::: Information supplied

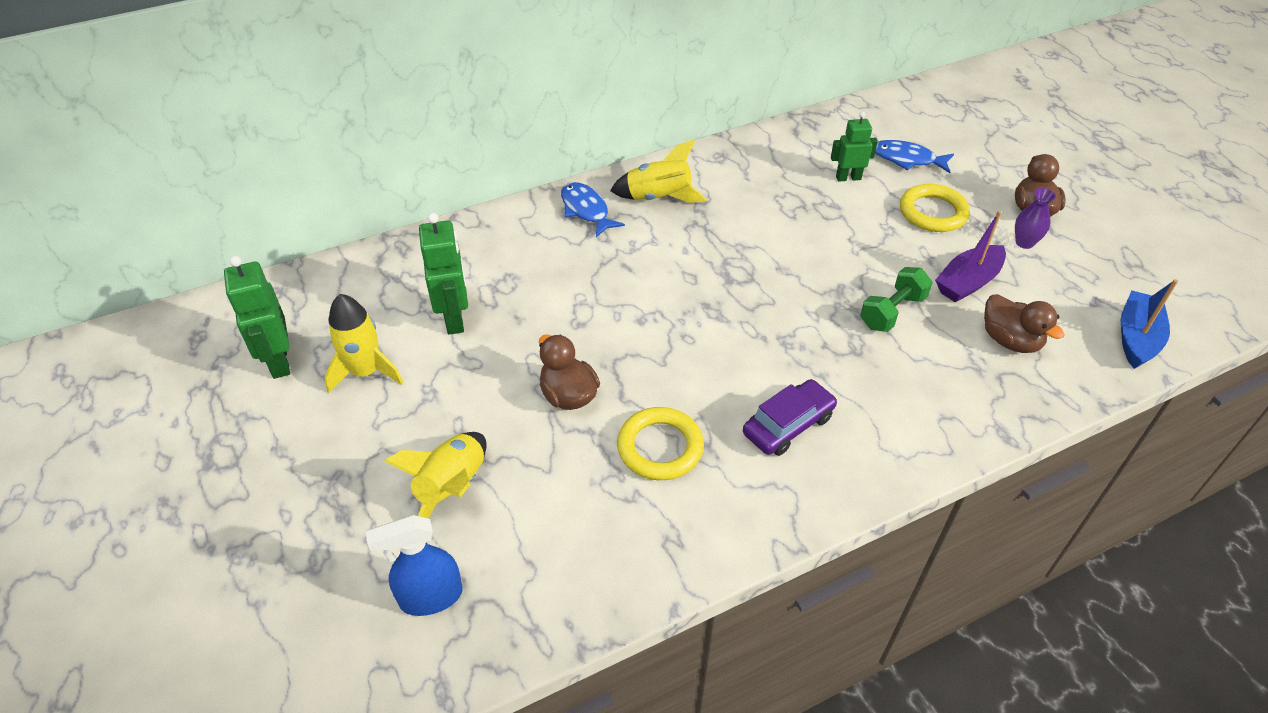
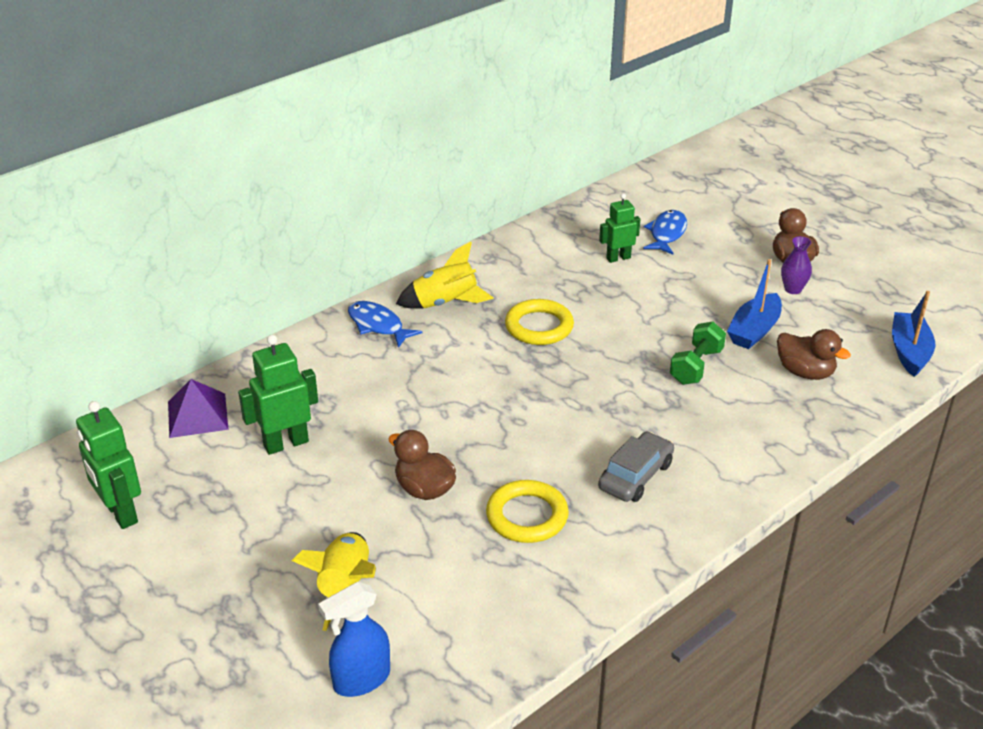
camera: 15 degrees left, 10 degrees down
(366, 372) = (215, 506): yellow rocket -> none
(386, 273) = (197, 415): none -> purple pyramid
(455, 318) = (286, 443): green robot -> green robot turned 90 degrees counterclockwise
(788, 425) = (636, 476): purple car -> grey car
(907, 159) = (666, 234): blue fish -> blue fish turned 105 degrees clockwise
(933, 212) = (705, 276): yellow ring -> yellow ring (539, 327)
(968, 282) = (754, 330): purple boat -> blue boat

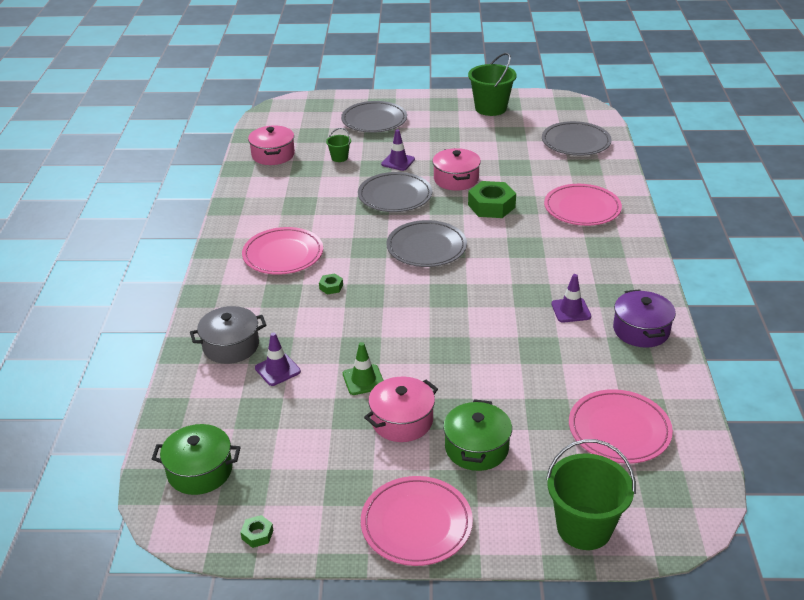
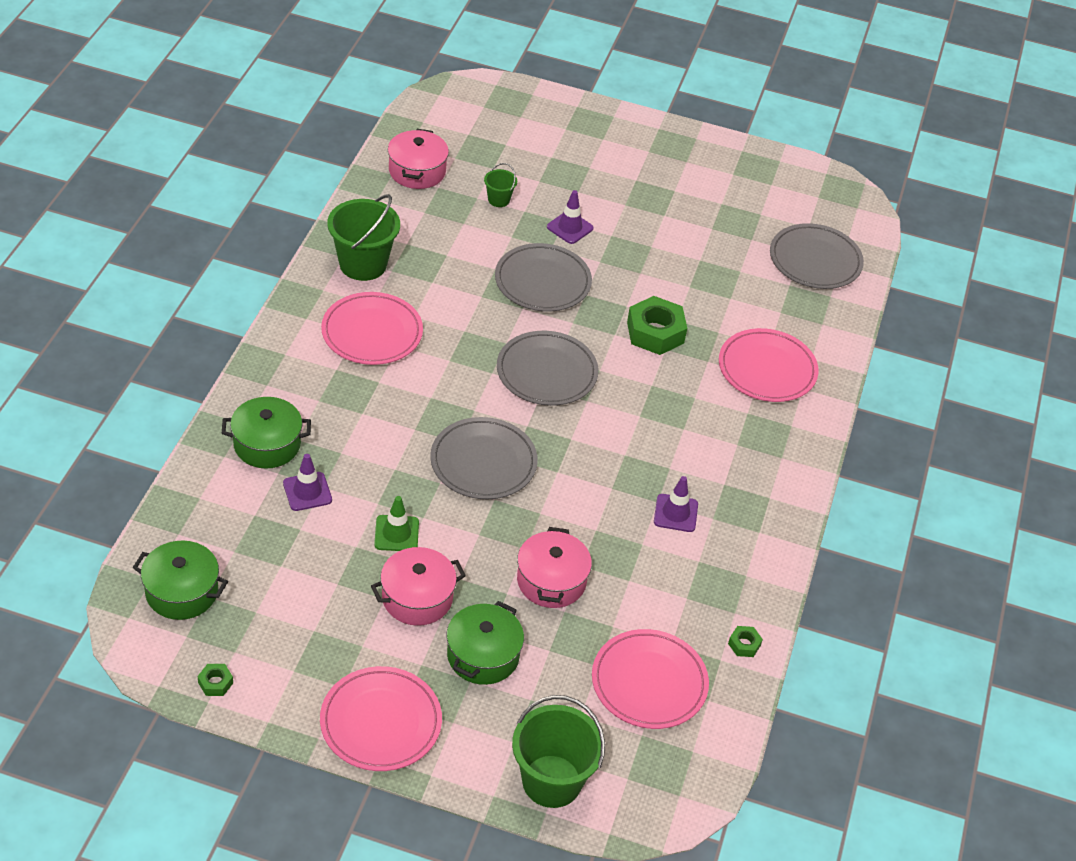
camera: 10 degrees right, 10 degrees up
(231, 346) = (267, 444): grey pot -> green pot
(331, 287) = (410, 396): green nut -> green nut (744, 644)
(374, 120) = (569, 148): grey plate -> grey plate (483, 462)
(456, 179) = (630, 277): pink pot -> pink pot (551, 581)
(490, 108) = (731, 170): green bucket -> green bucket (363, 264)
(641, 330) = (744, 565): purple pot -> none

::::::

Task prompt –
Transcribe exactly the lines above, beginning at the one with "(386, 273) = (197, 415): none" and going up to and including the one with "camera: 10 degrees right, 10 degrees up". Pictures do not belong in the copy.

Finished exercise –
(386, 273) = (197, 415): none -> purple pyramid
(455, 318) = (286, 443): green robot -> green robot turned 90 degrees counterclockwise
(788, 425) = (636, 476): purple car -> grey car
(907, 159) = (666, 234): blue fish -> blue fish turned 105 degrees clockwise
(933, 212) = (705, 276): yellow ring -> yellow ring (539, 327)
(968, 282) = (754, 330): purple boat -> blue boat

camera: 10 degrees right, 10 degrees up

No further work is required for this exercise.